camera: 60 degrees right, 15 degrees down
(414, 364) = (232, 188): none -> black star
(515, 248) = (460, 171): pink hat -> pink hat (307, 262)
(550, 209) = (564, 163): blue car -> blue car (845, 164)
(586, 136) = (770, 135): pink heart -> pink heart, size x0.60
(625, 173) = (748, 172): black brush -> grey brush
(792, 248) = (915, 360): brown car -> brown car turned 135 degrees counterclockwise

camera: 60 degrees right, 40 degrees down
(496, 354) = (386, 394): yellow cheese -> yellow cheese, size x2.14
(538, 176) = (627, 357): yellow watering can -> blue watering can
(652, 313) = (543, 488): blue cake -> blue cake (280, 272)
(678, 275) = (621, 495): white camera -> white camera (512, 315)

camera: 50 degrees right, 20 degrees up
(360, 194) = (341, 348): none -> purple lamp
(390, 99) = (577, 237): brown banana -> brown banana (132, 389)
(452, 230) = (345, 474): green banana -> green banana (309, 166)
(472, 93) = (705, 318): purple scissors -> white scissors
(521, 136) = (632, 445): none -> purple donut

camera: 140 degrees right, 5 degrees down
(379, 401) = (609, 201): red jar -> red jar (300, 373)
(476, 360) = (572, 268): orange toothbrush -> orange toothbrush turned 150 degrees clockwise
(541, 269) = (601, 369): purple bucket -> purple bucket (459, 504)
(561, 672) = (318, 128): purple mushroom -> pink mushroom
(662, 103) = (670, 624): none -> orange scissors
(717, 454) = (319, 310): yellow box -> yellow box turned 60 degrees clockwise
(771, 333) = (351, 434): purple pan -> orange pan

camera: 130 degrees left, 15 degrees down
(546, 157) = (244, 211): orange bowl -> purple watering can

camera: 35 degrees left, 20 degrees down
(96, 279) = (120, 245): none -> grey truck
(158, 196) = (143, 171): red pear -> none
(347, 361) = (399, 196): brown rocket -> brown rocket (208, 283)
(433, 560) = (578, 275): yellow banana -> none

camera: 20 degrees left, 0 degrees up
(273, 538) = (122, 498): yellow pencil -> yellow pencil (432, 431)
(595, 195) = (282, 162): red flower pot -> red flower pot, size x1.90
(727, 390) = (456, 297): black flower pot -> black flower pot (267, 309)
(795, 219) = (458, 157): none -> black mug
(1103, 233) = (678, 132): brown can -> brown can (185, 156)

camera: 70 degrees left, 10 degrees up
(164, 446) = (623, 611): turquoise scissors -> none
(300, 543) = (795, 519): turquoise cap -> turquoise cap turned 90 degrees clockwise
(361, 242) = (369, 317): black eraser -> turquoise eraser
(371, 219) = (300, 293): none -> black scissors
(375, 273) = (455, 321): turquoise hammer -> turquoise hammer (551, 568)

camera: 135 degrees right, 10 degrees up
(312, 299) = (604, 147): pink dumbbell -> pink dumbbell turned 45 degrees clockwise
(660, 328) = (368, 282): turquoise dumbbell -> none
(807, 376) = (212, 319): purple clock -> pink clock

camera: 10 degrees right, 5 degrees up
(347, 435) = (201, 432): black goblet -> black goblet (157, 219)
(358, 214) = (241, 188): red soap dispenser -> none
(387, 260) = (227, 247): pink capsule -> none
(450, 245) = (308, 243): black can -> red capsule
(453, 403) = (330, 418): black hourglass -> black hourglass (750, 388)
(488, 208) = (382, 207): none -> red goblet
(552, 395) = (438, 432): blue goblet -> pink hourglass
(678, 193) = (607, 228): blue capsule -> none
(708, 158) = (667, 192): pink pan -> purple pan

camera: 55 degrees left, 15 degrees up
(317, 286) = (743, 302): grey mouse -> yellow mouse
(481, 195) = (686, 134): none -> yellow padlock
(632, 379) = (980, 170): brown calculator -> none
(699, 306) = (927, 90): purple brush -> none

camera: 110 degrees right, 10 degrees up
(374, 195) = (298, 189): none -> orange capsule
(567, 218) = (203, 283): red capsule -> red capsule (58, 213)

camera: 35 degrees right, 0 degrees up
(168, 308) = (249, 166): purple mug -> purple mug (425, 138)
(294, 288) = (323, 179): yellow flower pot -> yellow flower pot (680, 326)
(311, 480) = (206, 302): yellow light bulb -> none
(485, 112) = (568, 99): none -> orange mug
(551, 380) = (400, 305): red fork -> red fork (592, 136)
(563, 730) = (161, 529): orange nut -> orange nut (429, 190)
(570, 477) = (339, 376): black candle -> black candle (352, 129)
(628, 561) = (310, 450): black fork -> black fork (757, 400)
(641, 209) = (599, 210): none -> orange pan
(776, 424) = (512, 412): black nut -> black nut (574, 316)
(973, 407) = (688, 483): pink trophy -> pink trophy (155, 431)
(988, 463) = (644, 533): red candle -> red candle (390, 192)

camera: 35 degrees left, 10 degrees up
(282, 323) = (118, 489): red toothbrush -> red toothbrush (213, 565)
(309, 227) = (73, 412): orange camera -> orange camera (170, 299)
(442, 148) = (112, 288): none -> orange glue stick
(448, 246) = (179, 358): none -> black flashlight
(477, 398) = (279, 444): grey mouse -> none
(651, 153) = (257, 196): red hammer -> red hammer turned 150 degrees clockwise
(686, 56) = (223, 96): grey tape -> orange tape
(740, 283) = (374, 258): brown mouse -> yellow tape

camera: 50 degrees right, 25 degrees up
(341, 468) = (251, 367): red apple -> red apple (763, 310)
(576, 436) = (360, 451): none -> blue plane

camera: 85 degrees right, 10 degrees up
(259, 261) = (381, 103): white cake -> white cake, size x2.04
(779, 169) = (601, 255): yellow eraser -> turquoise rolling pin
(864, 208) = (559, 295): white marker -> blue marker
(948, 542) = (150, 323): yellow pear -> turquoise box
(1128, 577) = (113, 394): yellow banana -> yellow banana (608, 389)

□ □ □ □

_Directive_
Set down the line holding "(779, 169) = (601, 255): yellow" and all later lines through the last one in the material above, exactly, and no other lines.

_Response to the task_
(779, 169) = (601, 255): yellow eraser -> turquoise rolling pin
(864, 208) = (559, 295): white marker -> blue marker
(948, 542) = (150, 323): yellow pear -> turquoise box
(1128, 577) = (113, 394): yellow banana -> yellow banana (608, 389)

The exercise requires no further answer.